--- PROBLEM TO SOLVE ---
Please give back word for word the lines of the material below between the line containing "(363, 517) = (195, 275): red brush -> none" and the line containing "(687, 319) = (440, 437): none", inclusive.

--- DATA SUPPLIED ---
*** Begin section ***
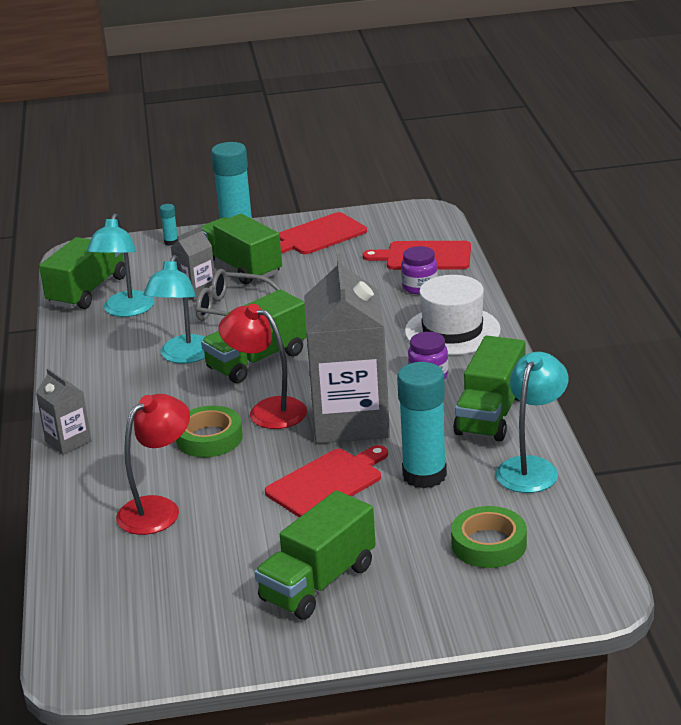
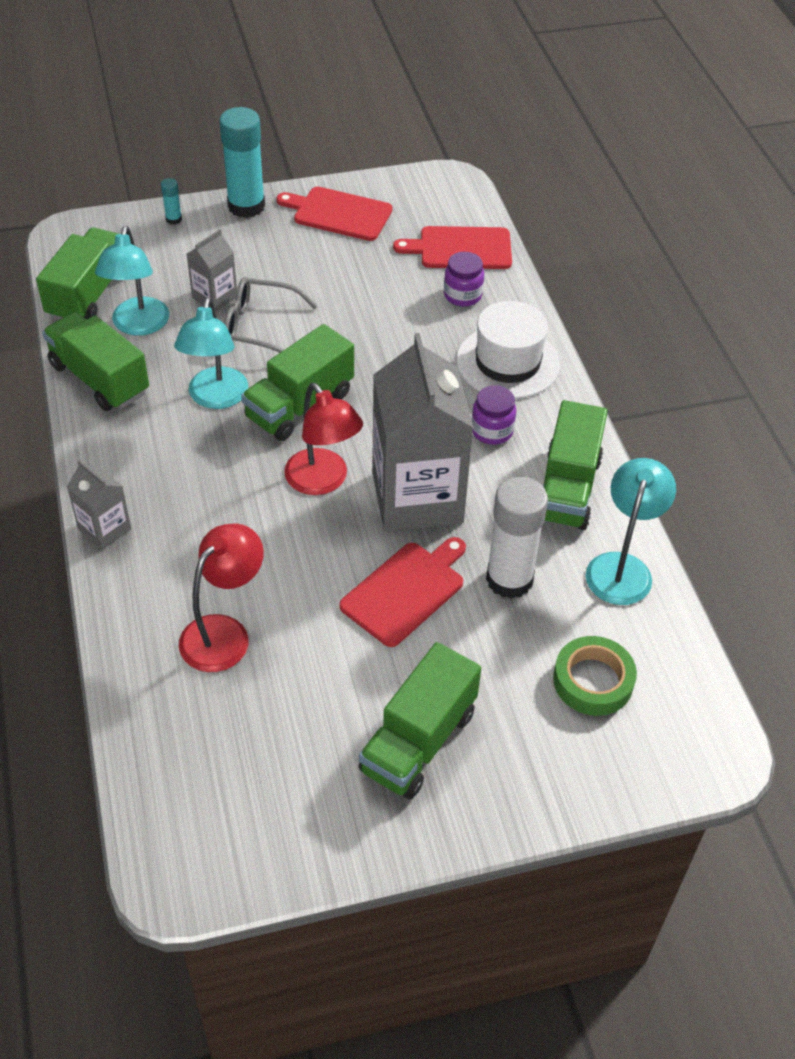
camera: 10 degrees left, 20 degrees up
(209, 438) = (264, 524): green tape -> none
(241, 268) = (260, 261): green truck -> green truck (99, 379)
(267, 410) = (323, 481): red lamp -> red lamp turned 150 degrees counterclockwise
(318, 235) = (339, 213): red cutting board -> red cutting board turned 60 degrees clockwise
(424, 475) = (509, 579): turquoise glue stick -> white glue stick

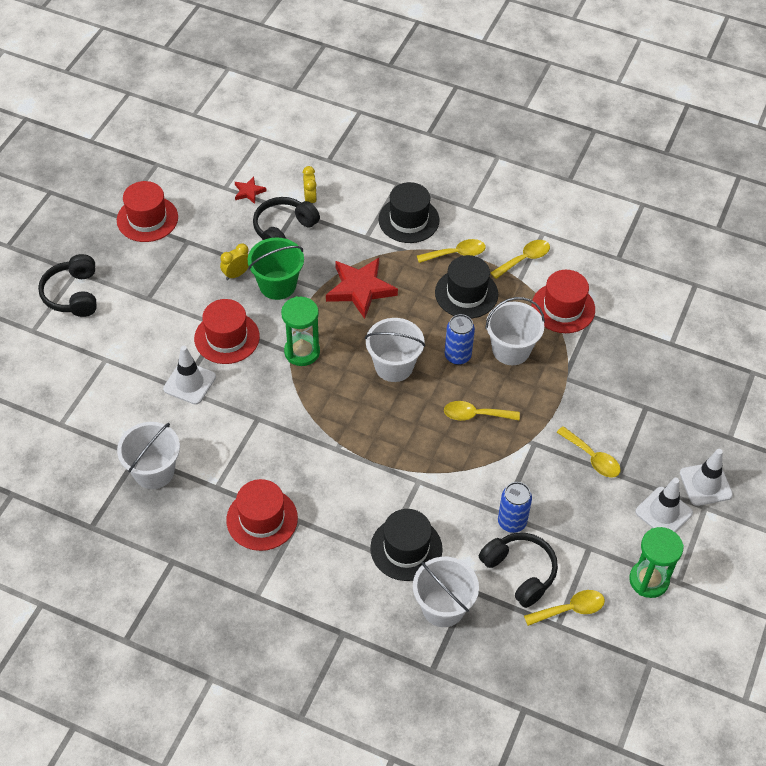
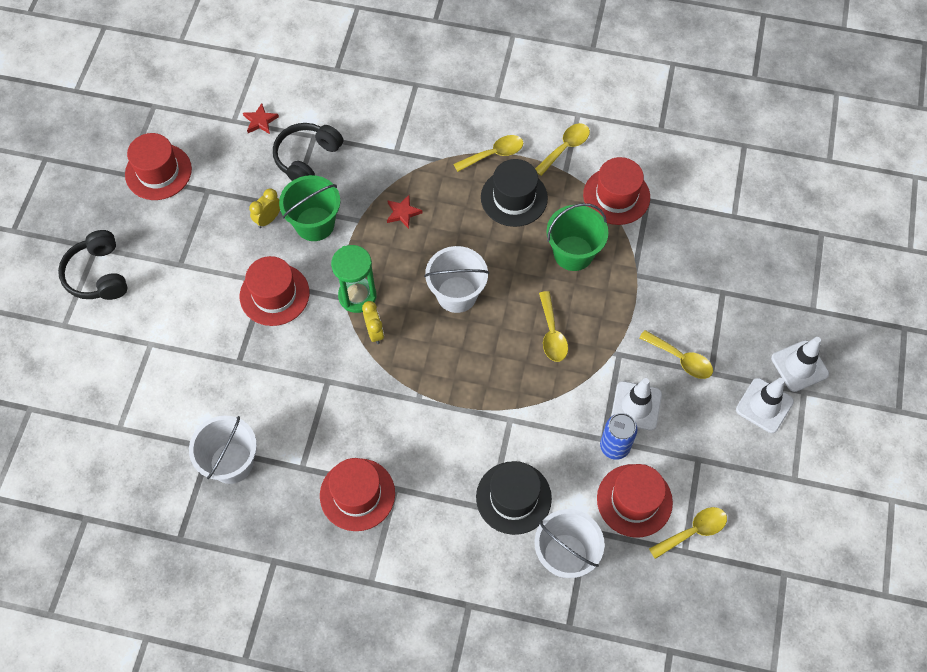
camera: 10 degrees left, 10 degrees up
(189, 383) = (246, 354): white traffic cone -> white traffic cone (636, 406)
(310, 199) = (327, 118): yellow clock -> yellow clock (374, 332)
(360, 289) = (403, 213): red star -> red star, size x0.48
(408, 220) = (436, 124): black hat -> none
(457, 356) = (520, 270): blue can -> none
(475, 415) = (552, 334): yellow spoon -> yellow spoon turned 90 degrees counterclockwise
(511, 350) = (573, 253): white bucket -> green bucket
(520, 572) = (634, 500): black headphones -> red hat
(649, 580) = (765, 483): green hourglass -> none

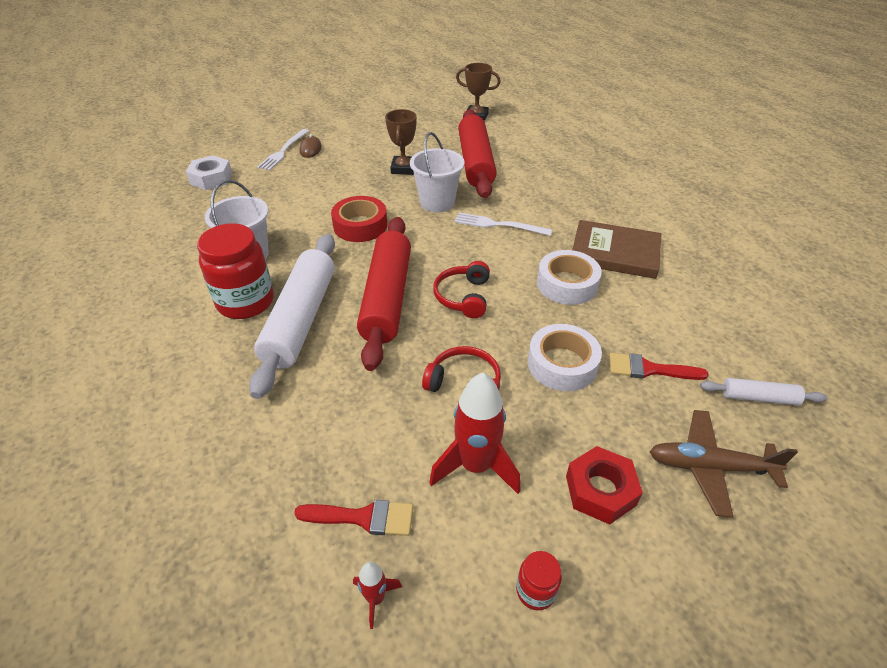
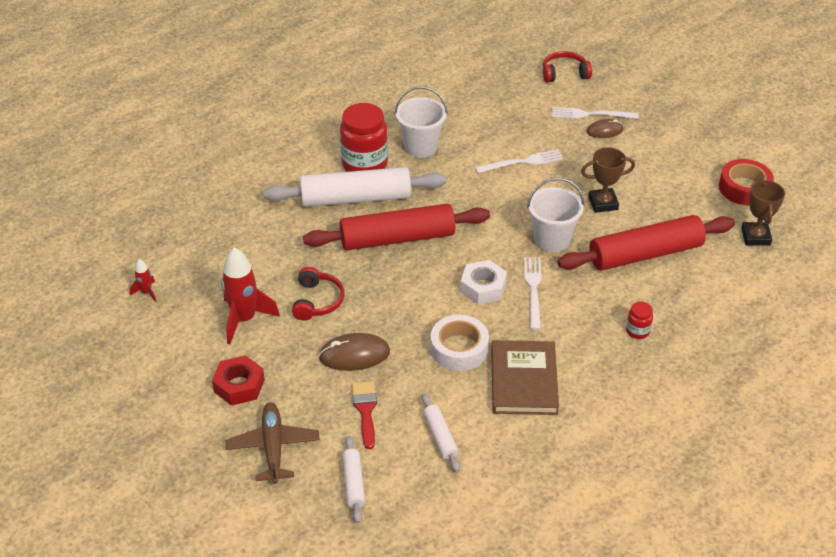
camera: 75 degrees right, 0 degrees up
(211, 178) = (519, 88): white nut -> white nut (483, 287)
(321, 197) = (522, 162): none -> white fork
(360, 226) = (489, 198): red tape -> red tape (744, 188)
(363, 517) = (195, 275): red brush -> none
(463, 297) = (416, 283): red headphones -> red headphones (564, 73)
(535, 591) = (162, 360): red jar -> red jar (637, 331)
(562, 364) = (354, 355): white tape -> brown mouse
(687, 319) = (440, 437): none -> white rolling pin

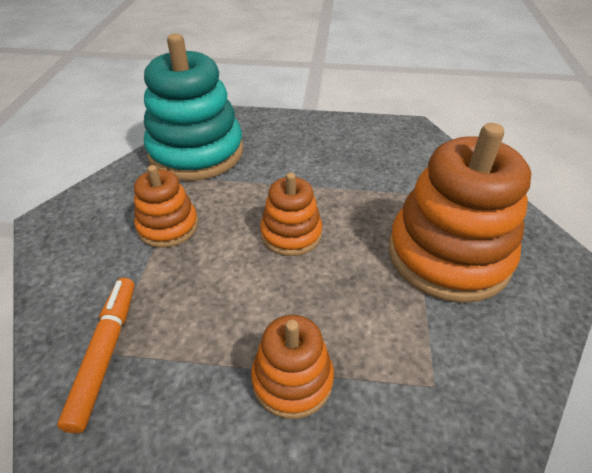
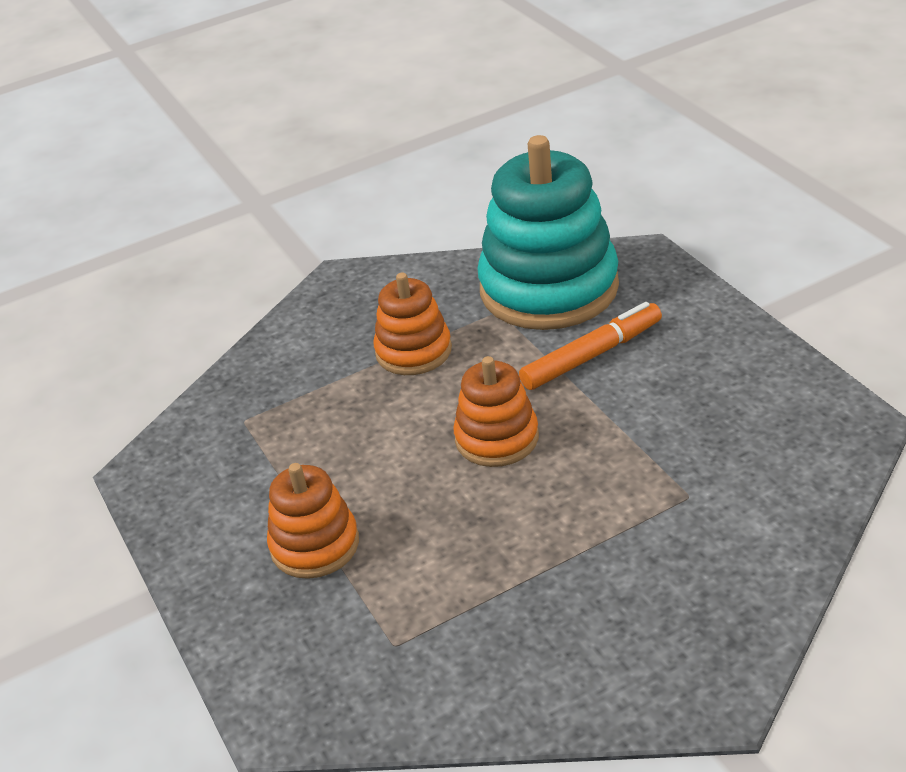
camera: 60 degrees right, 5 degrees down
(105, 354) = (241, 420): orange marker -> orange marker (591, 355)
(448, 255) = (601, 578): orange stacking toy -> none

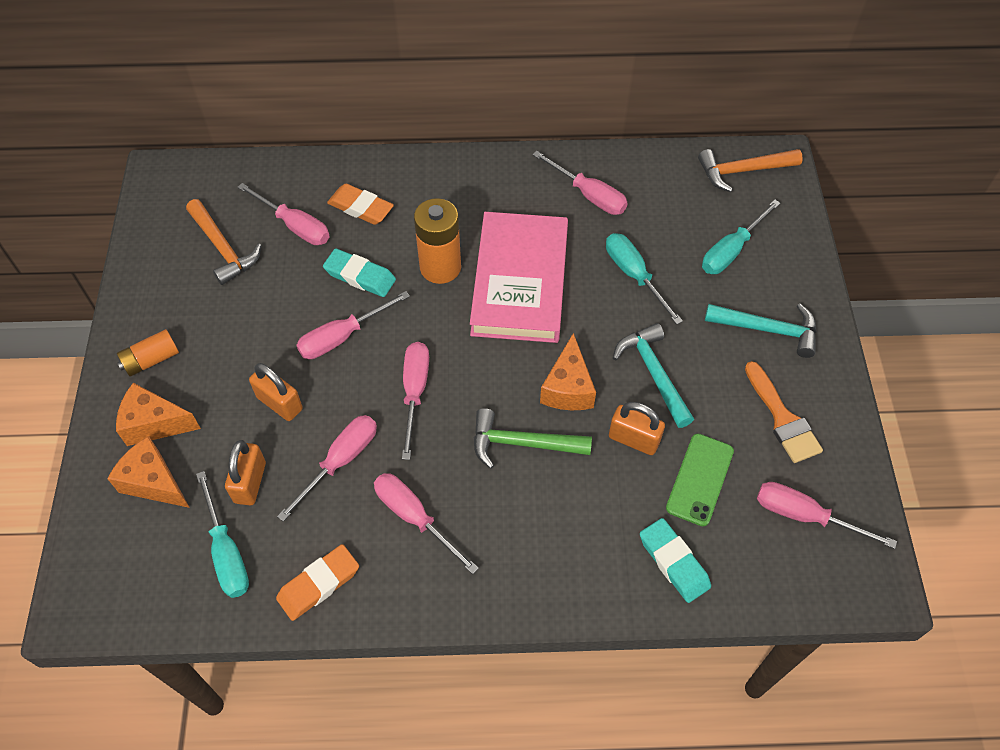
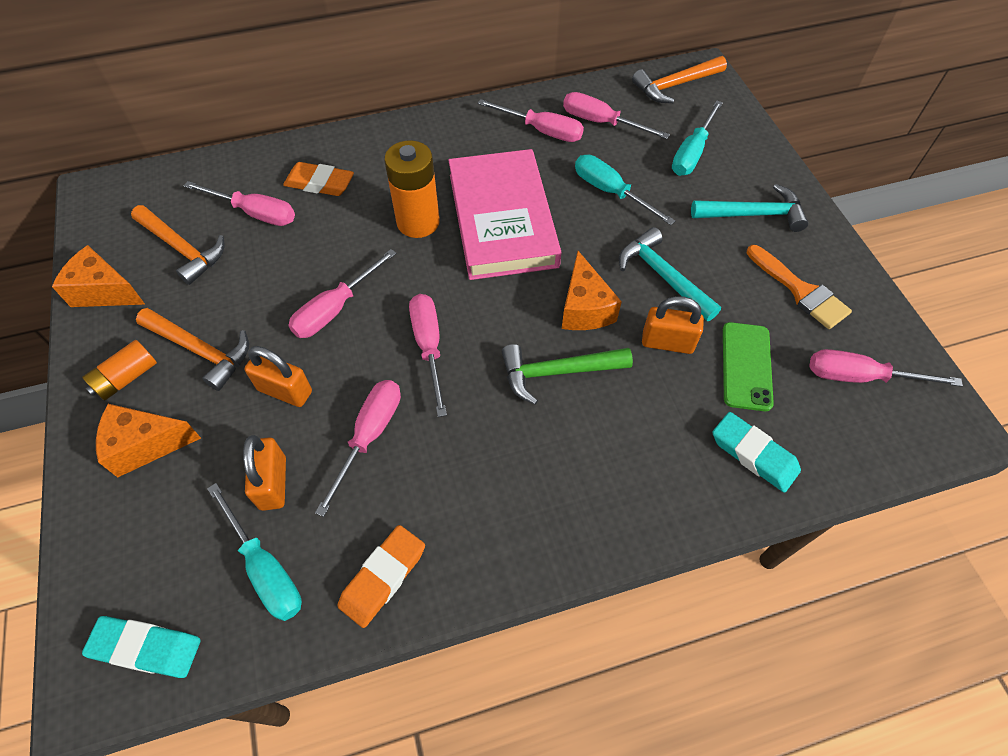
camera: 15 degrees left, 0 degrees up
(154, 482) = (159, 510): orange cheese -> orange cheese (105, 291)
(218, 349) = (201, 351): none -> orange hammer
(360, 276) = (337, 247): turquoise eraser -> turquoise eraser (146, 648)
(414, 517) = (469, 476): pink screwdriver -> pink screwdriver (601, 123)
*** End section ***
--- TASK ANSWER ---
(363, 517) = (195, 275): red brush -> none
(463, 297) = (416, 283): red headphones -> red headphones (564, 73)
(535, 591) = (162, 360): red jar -> red jar (637, 331)
(562, 364) = (354, 355): white tape -> brown mouse
(687, 319) = (440, 437): none -> white rolling pin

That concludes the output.